Stored items

□ □ □ □ □

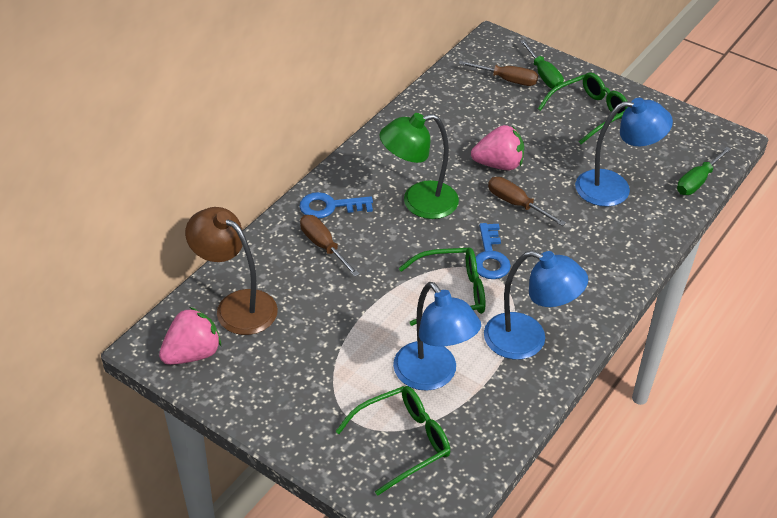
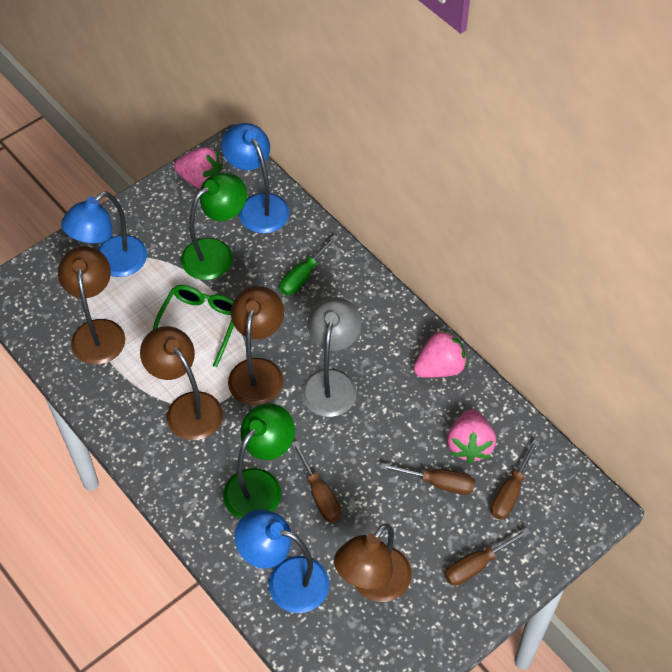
blue key: 2 -> 0
brown lamp: 1 -> 4
brown screwdriver: 3 -> 4
green glasses: 3 -> 1
green lamp: 1 -> 2
green screwdriver: 2 -> 1
grey lamp: 0 -> 1
pink strawberry: 2 -> 3

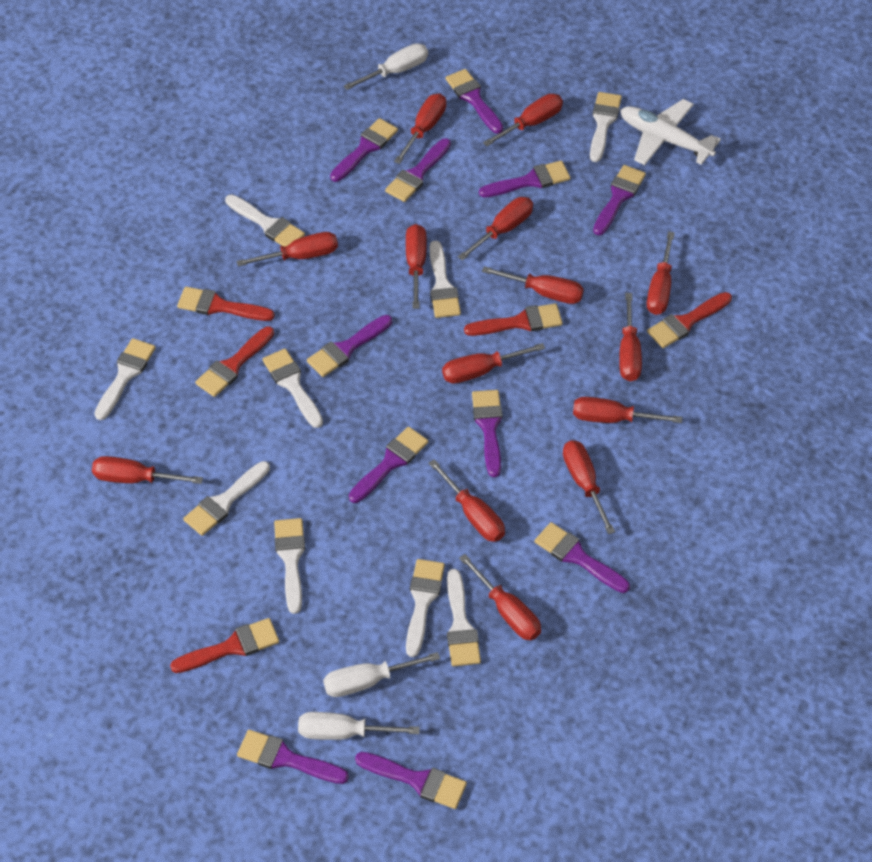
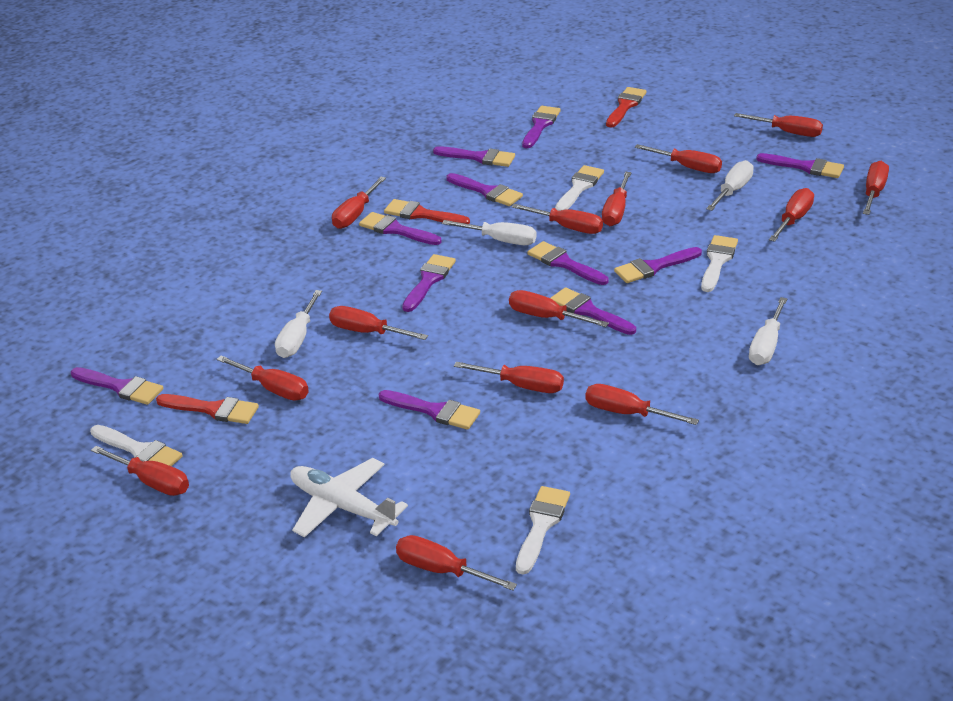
red brush: 5 -> 3
white brush: 9 -> 4
white screwdriver: 3 -> 4

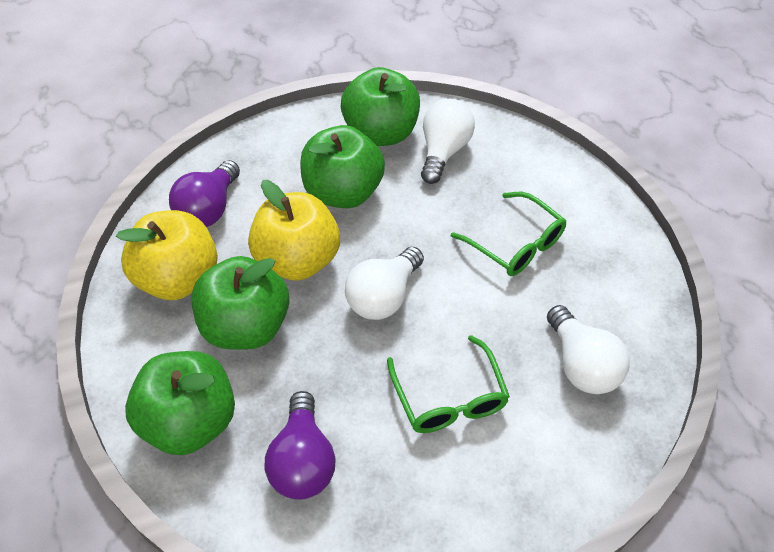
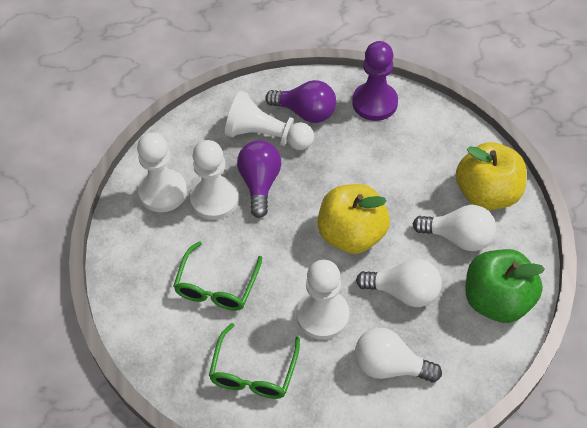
green apple: 4 -> 1
purple pawn: 0 -> 1
white pawn: 0 -> 4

□ □ □ □ □

REQUIRED ACTION - Go through the data and return each line where the word "screwdriver" appears.

SOLUTION FOR THIS PROBLEM -
brown screwdriver: 3 -> 4
green screwdriver: 2 -> 1
white screwdriver: 3 -> 4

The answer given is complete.